▸ **Exercise goal**: Which lines of the entries contain the word "cactus"? Please list them.
BEGIN Data for this task
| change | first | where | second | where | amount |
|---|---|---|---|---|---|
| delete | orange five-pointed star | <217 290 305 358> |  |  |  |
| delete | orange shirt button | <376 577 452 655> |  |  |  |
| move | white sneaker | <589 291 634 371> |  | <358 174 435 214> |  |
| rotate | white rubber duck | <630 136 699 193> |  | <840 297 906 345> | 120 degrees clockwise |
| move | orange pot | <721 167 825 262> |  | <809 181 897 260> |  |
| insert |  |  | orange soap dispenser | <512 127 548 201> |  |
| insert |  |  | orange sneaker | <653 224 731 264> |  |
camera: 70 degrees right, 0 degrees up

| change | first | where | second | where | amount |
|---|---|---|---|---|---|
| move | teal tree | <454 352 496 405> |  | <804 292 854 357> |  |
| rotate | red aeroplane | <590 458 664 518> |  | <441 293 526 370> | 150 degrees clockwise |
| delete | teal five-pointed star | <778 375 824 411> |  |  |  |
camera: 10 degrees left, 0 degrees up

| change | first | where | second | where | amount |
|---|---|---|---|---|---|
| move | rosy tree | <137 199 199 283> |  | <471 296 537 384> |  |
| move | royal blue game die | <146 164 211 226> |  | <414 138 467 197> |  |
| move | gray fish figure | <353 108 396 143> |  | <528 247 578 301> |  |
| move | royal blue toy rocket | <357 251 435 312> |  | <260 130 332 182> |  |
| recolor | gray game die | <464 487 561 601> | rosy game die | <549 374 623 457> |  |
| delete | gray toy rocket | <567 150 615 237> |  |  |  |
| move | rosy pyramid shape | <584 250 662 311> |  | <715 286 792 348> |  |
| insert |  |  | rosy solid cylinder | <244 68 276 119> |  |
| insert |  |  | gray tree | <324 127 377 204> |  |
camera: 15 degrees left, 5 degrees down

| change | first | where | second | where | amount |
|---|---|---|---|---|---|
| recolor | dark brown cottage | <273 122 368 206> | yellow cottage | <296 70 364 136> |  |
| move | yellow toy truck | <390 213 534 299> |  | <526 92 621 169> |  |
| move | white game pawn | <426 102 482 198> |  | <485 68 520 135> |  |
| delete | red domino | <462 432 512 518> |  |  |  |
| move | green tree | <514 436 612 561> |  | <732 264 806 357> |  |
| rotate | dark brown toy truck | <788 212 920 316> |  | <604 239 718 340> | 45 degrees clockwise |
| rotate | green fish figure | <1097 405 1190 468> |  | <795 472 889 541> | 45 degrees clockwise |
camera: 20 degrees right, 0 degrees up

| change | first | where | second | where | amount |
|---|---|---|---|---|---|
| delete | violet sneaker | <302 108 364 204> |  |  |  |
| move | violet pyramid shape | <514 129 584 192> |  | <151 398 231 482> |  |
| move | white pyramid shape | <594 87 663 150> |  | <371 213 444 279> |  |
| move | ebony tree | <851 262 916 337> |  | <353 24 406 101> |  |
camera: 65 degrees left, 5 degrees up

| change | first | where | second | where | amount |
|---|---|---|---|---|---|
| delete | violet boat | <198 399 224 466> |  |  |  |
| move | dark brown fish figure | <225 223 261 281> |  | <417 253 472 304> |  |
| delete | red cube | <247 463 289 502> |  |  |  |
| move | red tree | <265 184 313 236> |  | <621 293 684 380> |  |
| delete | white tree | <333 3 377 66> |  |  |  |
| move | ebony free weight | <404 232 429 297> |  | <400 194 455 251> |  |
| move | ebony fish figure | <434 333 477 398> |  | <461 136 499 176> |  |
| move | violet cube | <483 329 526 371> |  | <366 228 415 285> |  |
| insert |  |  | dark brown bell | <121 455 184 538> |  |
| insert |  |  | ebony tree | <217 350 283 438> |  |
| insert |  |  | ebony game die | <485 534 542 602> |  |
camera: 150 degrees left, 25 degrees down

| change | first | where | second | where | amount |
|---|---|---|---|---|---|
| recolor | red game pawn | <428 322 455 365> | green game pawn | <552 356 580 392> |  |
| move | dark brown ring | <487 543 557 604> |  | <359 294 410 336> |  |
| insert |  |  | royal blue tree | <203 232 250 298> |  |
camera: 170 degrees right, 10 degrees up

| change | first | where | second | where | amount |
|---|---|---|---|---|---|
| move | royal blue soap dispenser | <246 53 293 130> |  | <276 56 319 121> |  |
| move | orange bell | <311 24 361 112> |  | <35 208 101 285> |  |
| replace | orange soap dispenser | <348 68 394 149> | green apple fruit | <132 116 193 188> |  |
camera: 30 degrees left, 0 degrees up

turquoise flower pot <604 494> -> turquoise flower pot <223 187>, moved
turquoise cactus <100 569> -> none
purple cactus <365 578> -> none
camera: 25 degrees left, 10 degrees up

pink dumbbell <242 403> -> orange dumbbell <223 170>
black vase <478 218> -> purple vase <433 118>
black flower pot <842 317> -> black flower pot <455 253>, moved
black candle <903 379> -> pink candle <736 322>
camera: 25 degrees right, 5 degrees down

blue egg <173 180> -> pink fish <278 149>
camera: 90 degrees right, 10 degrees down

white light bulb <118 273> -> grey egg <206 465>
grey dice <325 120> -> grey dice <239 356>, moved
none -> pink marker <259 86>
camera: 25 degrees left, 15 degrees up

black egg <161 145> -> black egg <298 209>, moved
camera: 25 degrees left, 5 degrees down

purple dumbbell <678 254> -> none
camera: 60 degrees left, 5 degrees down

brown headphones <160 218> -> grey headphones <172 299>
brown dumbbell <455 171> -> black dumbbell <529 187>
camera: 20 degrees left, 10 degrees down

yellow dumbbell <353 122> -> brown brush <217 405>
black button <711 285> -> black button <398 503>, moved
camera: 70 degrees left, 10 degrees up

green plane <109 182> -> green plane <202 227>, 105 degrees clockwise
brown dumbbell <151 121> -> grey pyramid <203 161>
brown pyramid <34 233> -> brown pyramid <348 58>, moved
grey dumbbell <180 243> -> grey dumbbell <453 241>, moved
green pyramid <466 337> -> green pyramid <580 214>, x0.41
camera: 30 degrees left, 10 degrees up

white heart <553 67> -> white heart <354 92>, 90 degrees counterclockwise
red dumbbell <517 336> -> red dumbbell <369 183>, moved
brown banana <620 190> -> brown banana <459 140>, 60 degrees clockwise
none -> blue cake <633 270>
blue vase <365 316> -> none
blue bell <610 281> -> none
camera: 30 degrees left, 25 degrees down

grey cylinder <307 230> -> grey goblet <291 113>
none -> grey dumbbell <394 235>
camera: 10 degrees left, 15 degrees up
END Data for this task
▸ **Expected answer**:
turquoise cactus <100 569> -> none
purple cactus <365 578> -> none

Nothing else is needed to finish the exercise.